Records excerpted from a collection:
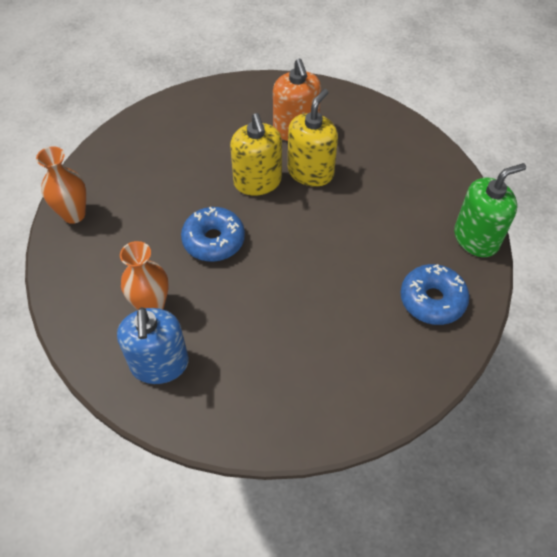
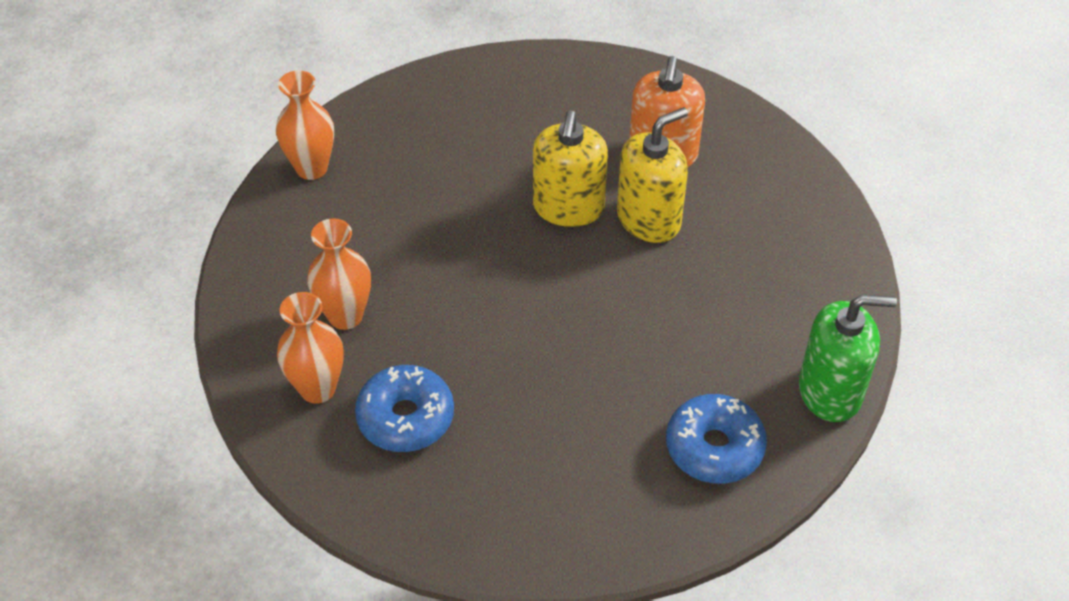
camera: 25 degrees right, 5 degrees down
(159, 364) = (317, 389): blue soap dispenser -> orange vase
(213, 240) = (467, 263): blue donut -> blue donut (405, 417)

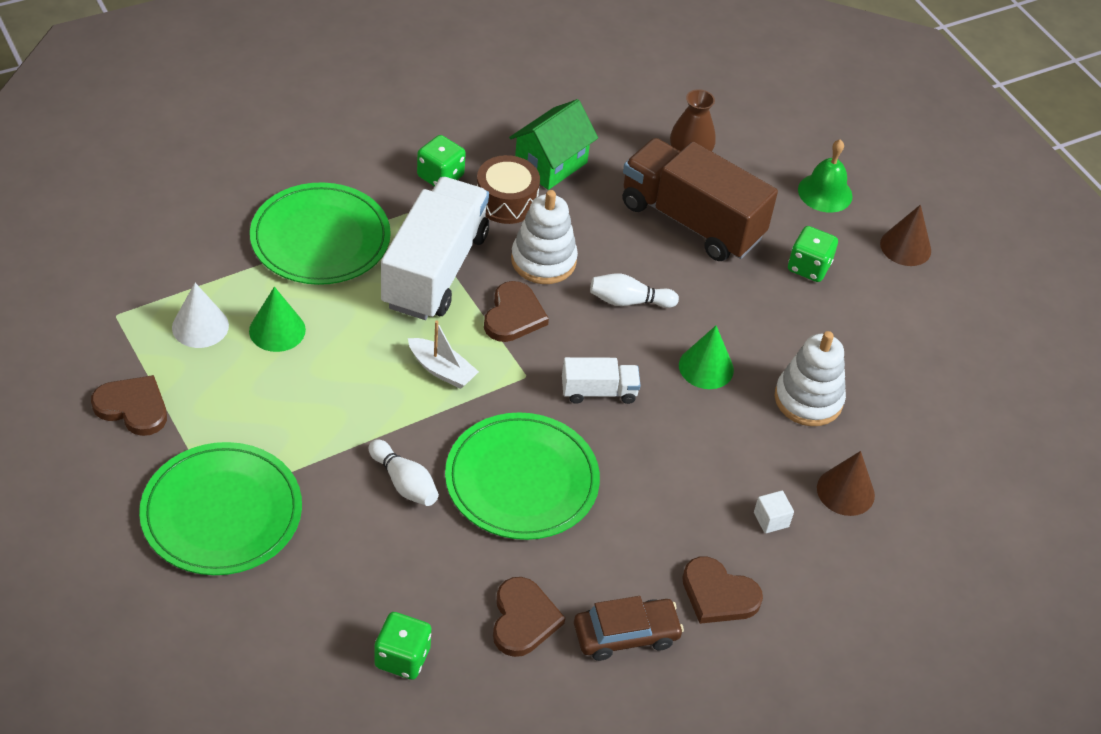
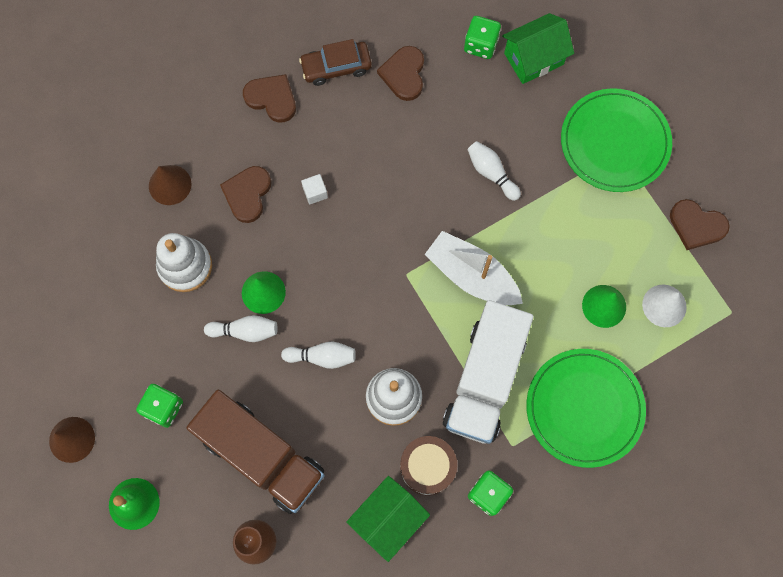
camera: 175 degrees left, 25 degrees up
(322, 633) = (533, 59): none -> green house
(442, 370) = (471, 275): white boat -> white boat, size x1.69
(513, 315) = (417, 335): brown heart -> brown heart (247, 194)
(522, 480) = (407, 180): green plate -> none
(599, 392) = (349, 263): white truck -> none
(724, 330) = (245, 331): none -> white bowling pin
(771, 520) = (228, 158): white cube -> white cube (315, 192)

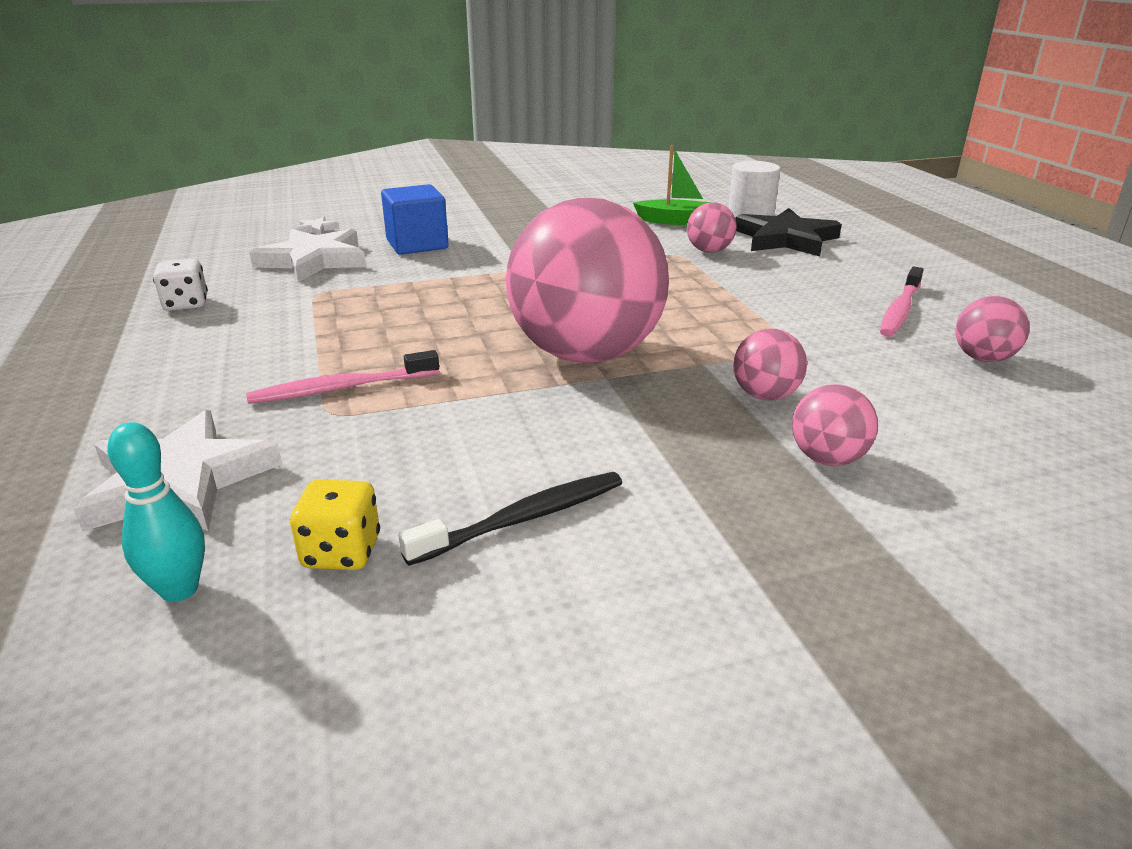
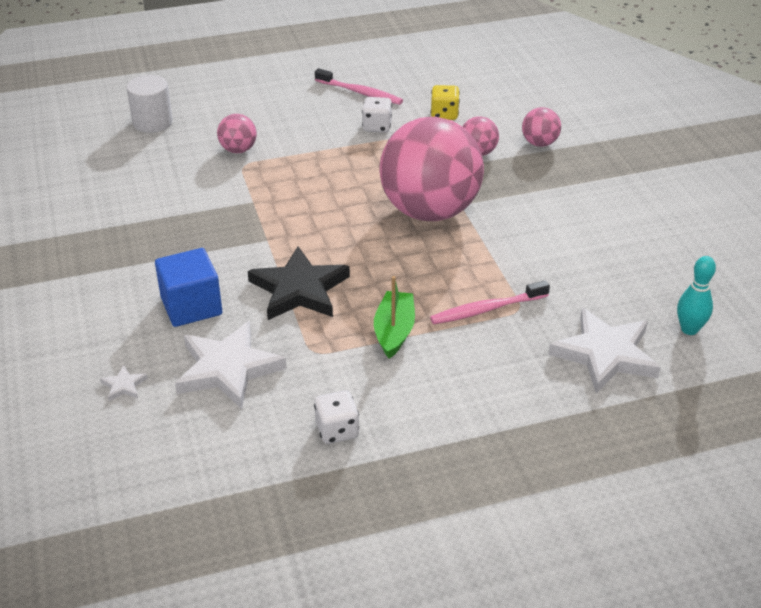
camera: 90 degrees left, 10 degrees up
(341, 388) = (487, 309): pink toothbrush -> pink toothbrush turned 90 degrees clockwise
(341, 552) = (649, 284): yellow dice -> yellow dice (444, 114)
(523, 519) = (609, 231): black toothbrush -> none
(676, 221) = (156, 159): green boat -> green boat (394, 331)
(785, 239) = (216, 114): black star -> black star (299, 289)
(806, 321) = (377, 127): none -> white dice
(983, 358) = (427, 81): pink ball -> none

• **About this exercise**: Return each entry exactly as it appears above, but exclude the pictures.

• **Answer section**:
camera: 25 degrees right, 5 degrees down
(159, 364) = (317, 389): blue soap dispenser -> orange vase
(213, 240) = (467, 263): blue donut -> blue donut (405, 417)

camera: 175 degrees left, 25 degrees up
(322, 633) = (533, 59): none -> green house
(442, 370) = (471, 275): white boat -> white boat, size x1.69
(513, 315) = (417, 335): brown heart -> brown heart (247, 194)
(522, 480) = (407, 180): green plate -> none
(599, 392) = (349, 263): white truck -> none
(724, 330) = (245, 331): none -> white bowling pin
(771, 520) = (228, 158): white cube -> white cube (315, 192)

camera: 90 degrees left, 10 degrees up
(341, 388) = (487, 309): pink toothbrush -> pink toothbrush turned 90 degrees clockwise
(341, 552) = (649, 284): yellow dice -> yellow dice (444, 114)
(523, 519) = (609, 231): black toothbrush -> none
(676, 221) = (156, 159): green boat -> green boat (394, 331)
(785, 239) = (216, 114): black star -> black star (299, 289)
(806, 321) = (377, 127): none -> white dice
(983, 358) = (427, 81): pink ball -> none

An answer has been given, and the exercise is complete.